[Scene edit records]

------------

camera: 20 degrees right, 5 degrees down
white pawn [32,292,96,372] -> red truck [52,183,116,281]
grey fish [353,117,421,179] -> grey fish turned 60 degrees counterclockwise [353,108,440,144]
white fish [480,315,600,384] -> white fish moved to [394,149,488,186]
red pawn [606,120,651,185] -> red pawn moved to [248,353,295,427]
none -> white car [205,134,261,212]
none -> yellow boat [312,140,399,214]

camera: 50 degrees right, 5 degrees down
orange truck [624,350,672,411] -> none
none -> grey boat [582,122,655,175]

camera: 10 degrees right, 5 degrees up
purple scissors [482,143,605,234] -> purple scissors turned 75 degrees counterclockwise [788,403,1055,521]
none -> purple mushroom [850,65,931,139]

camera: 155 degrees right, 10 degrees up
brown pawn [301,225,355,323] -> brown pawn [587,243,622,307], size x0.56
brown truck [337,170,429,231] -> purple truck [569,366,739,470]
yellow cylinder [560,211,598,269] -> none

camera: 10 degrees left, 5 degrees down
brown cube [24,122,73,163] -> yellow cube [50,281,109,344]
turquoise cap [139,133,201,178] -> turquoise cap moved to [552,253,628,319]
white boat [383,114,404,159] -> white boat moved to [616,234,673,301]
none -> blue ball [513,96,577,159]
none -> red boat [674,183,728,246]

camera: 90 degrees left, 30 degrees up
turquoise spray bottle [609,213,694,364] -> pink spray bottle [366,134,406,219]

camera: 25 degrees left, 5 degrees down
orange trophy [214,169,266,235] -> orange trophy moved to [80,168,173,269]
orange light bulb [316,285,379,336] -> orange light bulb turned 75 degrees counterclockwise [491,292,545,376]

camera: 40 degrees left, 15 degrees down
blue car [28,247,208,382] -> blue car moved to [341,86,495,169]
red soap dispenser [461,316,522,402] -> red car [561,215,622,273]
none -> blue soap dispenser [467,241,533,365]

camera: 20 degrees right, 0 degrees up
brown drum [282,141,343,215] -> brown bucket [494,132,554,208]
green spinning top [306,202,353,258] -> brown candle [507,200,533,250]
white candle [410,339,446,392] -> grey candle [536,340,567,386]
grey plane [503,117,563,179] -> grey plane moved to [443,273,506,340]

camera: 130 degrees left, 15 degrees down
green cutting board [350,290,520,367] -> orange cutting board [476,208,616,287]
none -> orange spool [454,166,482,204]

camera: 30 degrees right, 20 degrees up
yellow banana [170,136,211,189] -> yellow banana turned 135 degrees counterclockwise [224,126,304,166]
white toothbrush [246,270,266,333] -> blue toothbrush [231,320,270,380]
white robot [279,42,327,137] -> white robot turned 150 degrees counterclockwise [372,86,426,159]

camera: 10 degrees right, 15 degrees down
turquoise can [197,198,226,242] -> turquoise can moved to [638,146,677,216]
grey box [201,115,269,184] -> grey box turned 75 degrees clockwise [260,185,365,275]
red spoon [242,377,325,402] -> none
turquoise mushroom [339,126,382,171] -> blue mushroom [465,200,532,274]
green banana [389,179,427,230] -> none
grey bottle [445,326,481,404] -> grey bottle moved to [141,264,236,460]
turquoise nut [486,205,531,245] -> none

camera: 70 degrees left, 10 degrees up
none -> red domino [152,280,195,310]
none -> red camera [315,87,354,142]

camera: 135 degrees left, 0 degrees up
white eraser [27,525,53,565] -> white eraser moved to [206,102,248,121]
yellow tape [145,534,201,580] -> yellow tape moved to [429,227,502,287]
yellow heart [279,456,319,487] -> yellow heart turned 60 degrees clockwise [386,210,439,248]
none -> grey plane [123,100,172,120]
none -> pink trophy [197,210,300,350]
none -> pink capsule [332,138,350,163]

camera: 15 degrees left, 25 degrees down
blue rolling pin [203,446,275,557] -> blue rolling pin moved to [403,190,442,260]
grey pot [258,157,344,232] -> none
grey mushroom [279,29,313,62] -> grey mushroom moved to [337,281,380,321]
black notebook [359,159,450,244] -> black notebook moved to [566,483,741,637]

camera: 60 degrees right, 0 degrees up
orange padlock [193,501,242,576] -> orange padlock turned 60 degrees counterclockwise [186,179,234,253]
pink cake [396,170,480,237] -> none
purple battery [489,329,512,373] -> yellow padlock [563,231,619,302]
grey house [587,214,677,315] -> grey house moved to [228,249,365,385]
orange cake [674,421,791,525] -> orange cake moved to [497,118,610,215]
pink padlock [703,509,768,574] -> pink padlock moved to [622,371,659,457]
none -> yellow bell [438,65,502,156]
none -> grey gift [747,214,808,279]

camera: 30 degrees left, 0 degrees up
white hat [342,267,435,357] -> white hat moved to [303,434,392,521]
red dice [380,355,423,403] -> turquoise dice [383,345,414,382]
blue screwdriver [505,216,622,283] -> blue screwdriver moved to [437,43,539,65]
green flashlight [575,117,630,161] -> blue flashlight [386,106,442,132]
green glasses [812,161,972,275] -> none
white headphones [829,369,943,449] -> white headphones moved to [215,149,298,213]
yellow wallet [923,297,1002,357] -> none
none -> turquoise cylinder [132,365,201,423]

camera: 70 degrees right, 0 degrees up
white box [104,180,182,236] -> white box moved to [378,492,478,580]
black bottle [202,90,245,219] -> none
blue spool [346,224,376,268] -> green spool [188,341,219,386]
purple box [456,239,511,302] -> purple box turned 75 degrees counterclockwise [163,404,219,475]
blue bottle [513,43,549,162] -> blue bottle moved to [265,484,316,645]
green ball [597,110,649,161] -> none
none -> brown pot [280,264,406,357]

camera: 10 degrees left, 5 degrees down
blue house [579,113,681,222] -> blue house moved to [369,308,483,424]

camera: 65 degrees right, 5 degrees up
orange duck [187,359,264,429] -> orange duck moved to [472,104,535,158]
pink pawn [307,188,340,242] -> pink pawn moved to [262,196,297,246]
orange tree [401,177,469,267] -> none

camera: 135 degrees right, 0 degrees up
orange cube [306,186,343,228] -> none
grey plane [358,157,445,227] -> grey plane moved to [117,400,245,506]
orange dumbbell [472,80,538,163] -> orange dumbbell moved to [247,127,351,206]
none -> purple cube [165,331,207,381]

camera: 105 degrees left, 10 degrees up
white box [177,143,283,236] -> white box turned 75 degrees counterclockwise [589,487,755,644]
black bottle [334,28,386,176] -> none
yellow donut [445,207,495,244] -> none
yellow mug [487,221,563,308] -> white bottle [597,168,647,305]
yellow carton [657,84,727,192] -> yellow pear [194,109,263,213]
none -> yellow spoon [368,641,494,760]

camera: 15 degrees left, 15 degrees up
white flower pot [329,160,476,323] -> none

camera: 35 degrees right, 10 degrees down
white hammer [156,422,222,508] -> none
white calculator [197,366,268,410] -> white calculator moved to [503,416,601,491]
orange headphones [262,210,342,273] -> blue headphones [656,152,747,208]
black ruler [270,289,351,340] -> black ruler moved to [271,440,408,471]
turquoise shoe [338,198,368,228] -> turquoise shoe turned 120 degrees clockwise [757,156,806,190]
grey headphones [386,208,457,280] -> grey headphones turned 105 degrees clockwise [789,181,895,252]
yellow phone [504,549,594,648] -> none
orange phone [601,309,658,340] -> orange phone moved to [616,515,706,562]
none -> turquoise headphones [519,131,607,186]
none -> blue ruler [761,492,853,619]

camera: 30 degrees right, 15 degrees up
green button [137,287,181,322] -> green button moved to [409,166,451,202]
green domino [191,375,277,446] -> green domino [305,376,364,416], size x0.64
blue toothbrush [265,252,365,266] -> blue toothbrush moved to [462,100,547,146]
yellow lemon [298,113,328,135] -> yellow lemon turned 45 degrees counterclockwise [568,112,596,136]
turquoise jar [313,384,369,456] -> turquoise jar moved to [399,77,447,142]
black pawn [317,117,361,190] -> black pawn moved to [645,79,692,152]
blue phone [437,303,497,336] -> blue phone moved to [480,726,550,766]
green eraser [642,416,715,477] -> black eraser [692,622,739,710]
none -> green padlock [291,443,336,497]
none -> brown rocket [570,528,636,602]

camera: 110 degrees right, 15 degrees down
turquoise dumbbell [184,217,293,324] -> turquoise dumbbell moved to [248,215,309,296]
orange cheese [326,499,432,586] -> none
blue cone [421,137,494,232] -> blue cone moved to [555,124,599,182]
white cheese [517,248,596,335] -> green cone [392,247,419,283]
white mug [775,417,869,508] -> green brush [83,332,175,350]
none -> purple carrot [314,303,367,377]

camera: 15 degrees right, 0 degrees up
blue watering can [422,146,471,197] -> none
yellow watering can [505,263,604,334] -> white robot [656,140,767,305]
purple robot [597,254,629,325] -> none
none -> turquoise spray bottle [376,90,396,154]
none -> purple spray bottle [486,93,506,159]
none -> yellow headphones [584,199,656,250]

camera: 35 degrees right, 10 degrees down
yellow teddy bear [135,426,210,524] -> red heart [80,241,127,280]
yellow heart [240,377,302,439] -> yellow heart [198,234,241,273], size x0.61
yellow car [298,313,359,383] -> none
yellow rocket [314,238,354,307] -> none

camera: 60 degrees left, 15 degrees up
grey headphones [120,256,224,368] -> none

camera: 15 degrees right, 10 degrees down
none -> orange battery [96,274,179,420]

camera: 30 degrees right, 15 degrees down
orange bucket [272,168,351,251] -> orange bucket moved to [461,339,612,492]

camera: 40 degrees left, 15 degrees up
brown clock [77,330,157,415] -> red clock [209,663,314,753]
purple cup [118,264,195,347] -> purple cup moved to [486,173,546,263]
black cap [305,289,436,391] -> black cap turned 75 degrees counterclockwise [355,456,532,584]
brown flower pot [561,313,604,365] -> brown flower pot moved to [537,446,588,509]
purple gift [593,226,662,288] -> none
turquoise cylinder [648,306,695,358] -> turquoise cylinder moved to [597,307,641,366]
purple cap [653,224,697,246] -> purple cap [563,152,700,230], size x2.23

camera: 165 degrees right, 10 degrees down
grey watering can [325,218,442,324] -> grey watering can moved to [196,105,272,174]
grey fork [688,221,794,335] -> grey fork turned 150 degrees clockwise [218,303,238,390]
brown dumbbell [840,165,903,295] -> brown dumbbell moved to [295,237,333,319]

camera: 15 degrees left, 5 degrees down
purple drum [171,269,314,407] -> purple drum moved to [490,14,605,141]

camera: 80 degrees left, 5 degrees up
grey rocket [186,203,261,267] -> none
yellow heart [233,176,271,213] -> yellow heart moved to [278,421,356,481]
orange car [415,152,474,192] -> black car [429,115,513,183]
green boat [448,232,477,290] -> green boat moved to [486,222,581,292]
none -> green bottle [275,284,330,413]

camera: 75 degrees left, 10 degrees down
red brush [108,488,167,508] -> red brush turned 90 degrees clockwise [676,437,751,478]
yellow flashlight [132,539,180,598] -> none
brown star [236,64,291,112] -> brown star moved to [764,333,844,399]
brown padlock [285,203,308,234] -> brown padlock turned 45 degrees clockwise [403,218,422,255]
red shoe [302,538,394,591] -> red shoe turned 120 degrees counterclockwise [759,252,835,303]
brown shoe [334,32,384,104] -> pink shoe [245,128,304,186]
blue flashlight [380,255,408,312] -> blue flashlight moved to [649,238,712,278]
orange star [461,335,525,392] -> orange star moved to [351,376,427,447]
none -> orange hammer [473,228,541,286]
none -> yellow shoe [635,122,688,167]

------------

**Brief:** Print, without alteration, only the lines above between the one holding "none -> grey gift [747,214,808,279]" and the one holding "none -> purple cube [165,331,207,381]", inclusive.

**Expected answer:**
none -> grey gift [747,214,808,279]

camera: 30 degrees left, 0 degrees up
white hat [342,267,435,357] -> white hat moved to [303,434,392,521]
red dice [380,355,423,403] -> turquoise dice [383,345,414,382]
blue screwdriver [505,216,622,283] -> blue screwdriver moved to [437,43,539,65]
green flashlight [575,117,630,161] -> blue flashlight [386,106,442,132]
green glasses [812,161,972,275] -> none
white headphones [829,369,943,449] -> white headphones moved to [215,149,298,213]
yellow wallet [923,297,1002,357] -> none
none -> turquoise cylinder [132,365,201,423]

camera: 70 degrees right, 0 degrees up
white box [104,180,182,236] -> white box moved to [378,492,478,580]
black bottle [202,90,245,219] -> none
blue spool [346,224,376,268] -> green spool [188,341,219,386]
purple box [456,239,511,302] -> purple box turned 75 degrees counterclockwise [163,404,219,475]
blue bottle [513,43,549,162] -> blue bottle moved to [265,484,316,645]
green ball [597,110,649,161] -> none
none -> brown pot [280,264,406,357]

camera: 10 degrees left, 5 degrees down
blue house [579,113,681,222] -> blue house moved to [369,308,483,424]

camera: 65 degrees right, 5 degrees up
orange duck [187,359,264,429] -> orange duck moved to [472,104,535,158]
pink pawn [307,188,340,242] -> pink pawn moved to [262,196,297,246]
orange tree [401,177,469,267] -> none

camera: 135 degrees right, 0 degrees up
orange cube [306,186,343,228] -> none
grey plane [358,157,445,227] -> grey plane moved to [117,400,245,506]
orange dumbbell [472,80,538,163] -> orange dumbbell moved to [247,127,351,206]
none -> purple cube [165,331,207,381]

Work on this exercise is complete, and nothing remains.